**WHAT IS BEING ASKED**:
Switch every "pink L-shape" in the records below to "purple L-shape" and write out all the other lines unchanged. Leave the pictures out.

**RECORDS FOR THE EXERCISE**:
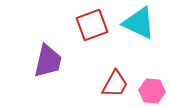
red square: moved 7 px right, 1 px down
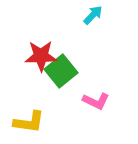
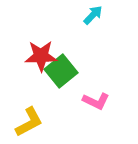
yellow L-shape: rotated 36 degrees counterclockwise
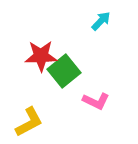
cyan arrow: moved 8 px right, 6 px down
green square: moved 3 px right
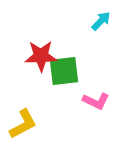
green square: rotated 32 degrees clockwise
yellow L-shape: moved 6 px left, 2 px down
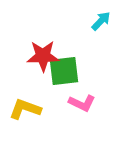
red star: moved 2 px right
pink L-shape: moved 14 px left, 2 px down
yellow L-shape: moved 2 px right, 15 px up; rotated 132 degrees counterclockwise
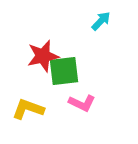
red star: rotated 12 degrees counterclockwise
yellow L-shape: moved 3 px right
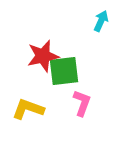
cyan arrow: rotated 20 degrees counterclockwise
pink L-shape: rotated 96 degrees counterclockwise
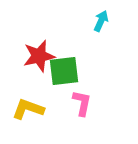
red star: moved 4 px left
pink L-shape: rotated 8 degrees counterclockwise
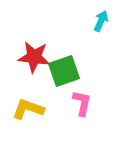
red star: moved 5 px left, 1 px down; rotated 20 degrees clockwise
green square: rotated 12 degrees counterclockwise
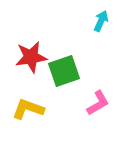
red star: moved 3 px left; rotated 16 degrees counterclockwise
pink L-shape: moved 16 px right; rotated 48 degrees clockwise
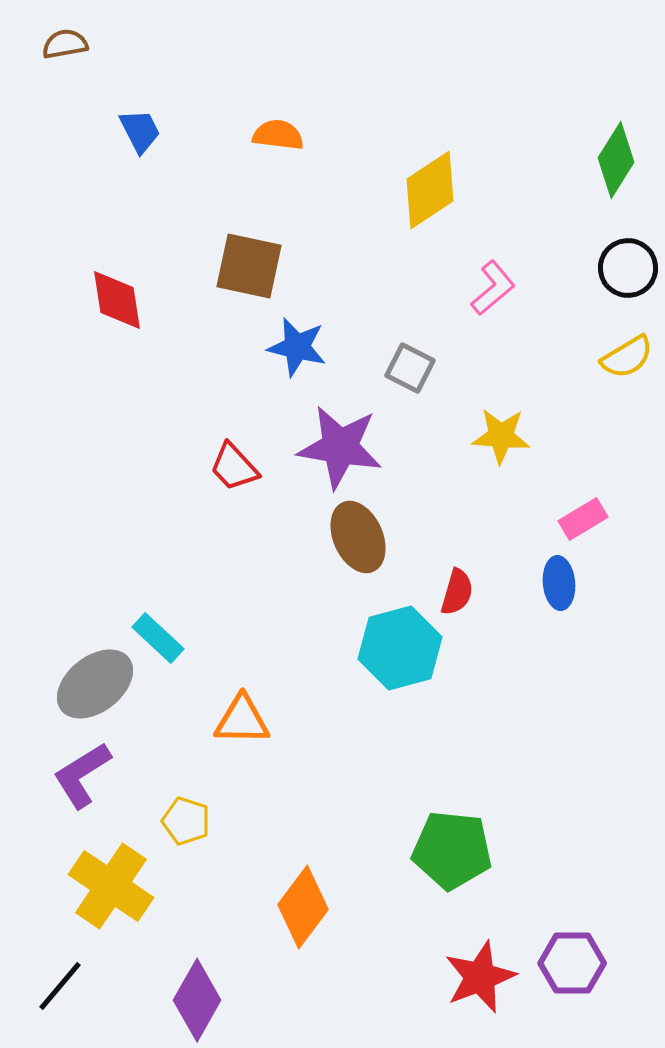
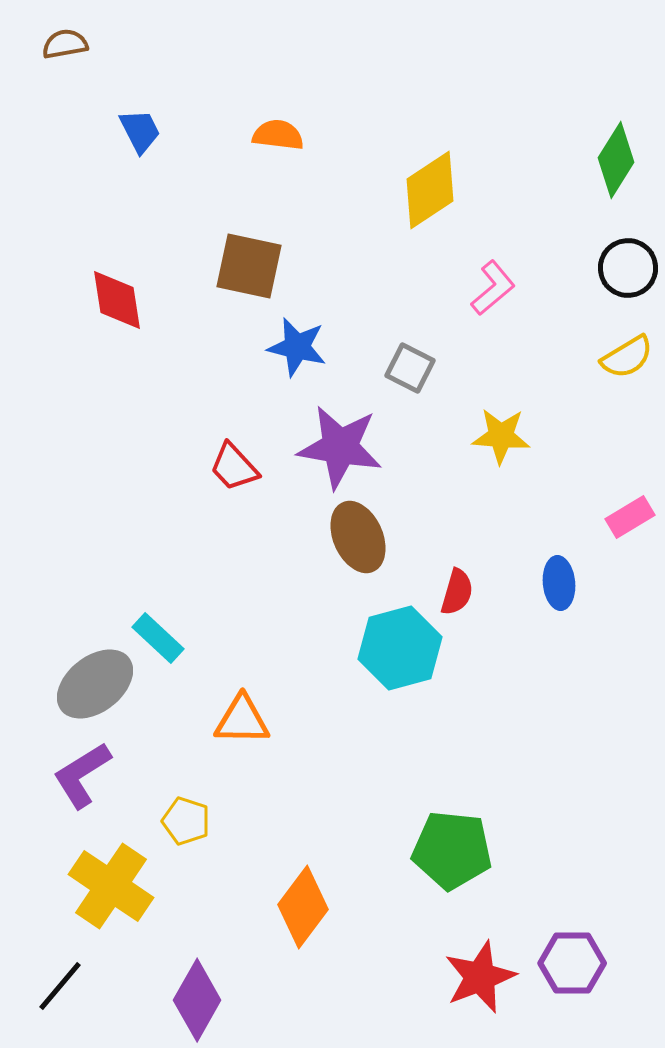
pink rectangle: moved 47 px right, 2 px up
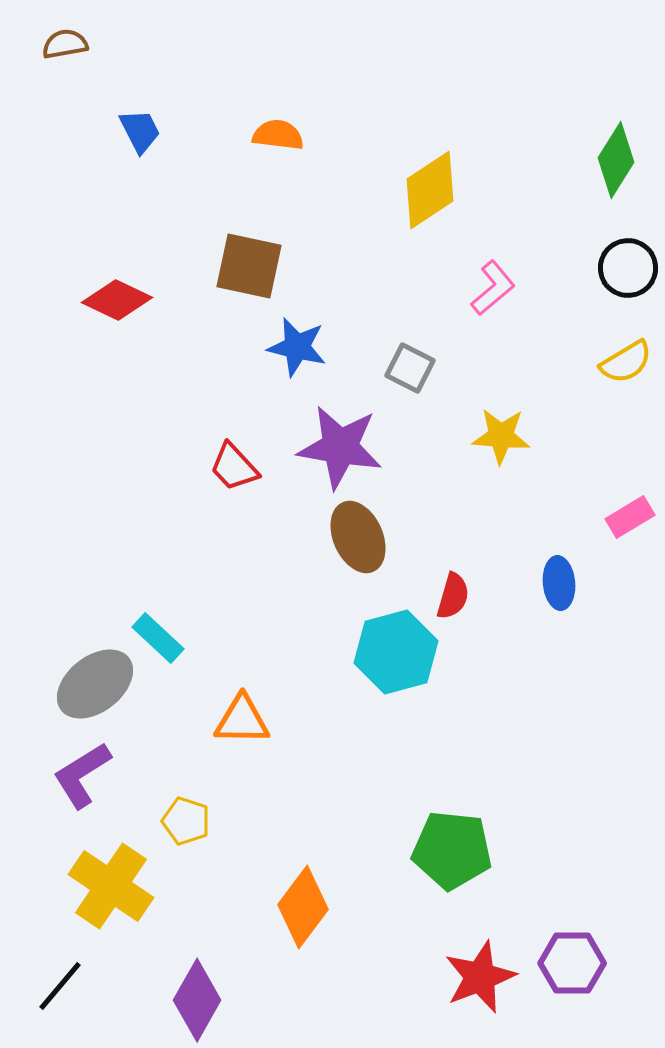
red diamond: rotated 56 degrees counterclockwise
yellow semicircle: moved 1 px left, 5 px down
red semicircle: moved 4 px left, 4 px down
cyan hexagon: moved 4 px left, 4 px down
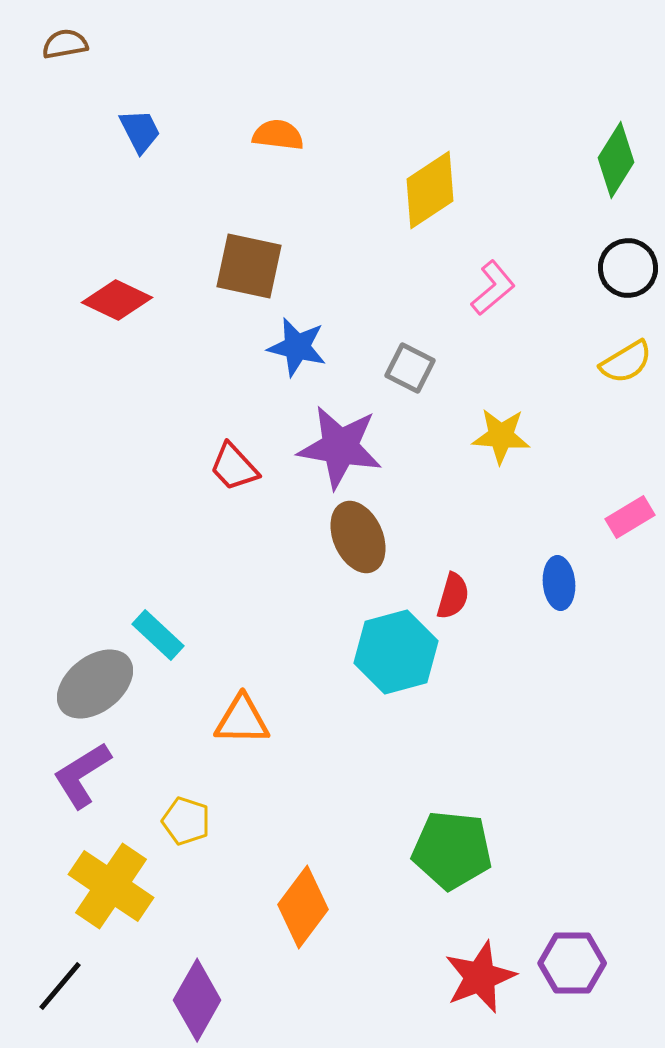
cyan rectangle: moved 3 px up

**SOLUTION**:
red square: moved 7 px right, 1 px down
yellow L-shape: rotated 36 degrees counterclockwise
cyan arrow: moved 8 px right, 6 px down
green square: moved 3 px right
green square: rotated 32 degrees clockwise
yellow L-shape: moved 6 px left, 2 px down
red star: moved 2 px right
purple L-shape: moved 14 px left, 2 px down
yellow L-shape: moved 2 px right, 15 px up; rotated 132 degrees counterclockwise
red star: rotated 12 degrees counterclockwise
yellow L-shape: moved 3 px right
cyan arrow: rotated 20 degrees counterclockwise
purple L-shape: rotated 96 degrees counterclockwise
red star: moved 4 px left
purple L-shape: rotated 8 degrees counterclockwise
red star: moved 5 px left, 1 px down; rotated 20 degrees clockwise
green square: rotated 12 degrees counterclockwise
red star: moved 3 px left; rotated 16 degrees counterclockwise
purple L-shape: moved 16 px right; rotated 48 degrees clockwise
pink rectangle: moved 47 px right, 2 px up
red diamond: rotated 56 degrees counterclockwise
yellow semicircle: moved 1 px left, 5 px down
red semicircle: moved 4 px left, 4 px down
cyan hexagon: moved 4 px left, 4 px down
cyan rectangle: moved 3 px up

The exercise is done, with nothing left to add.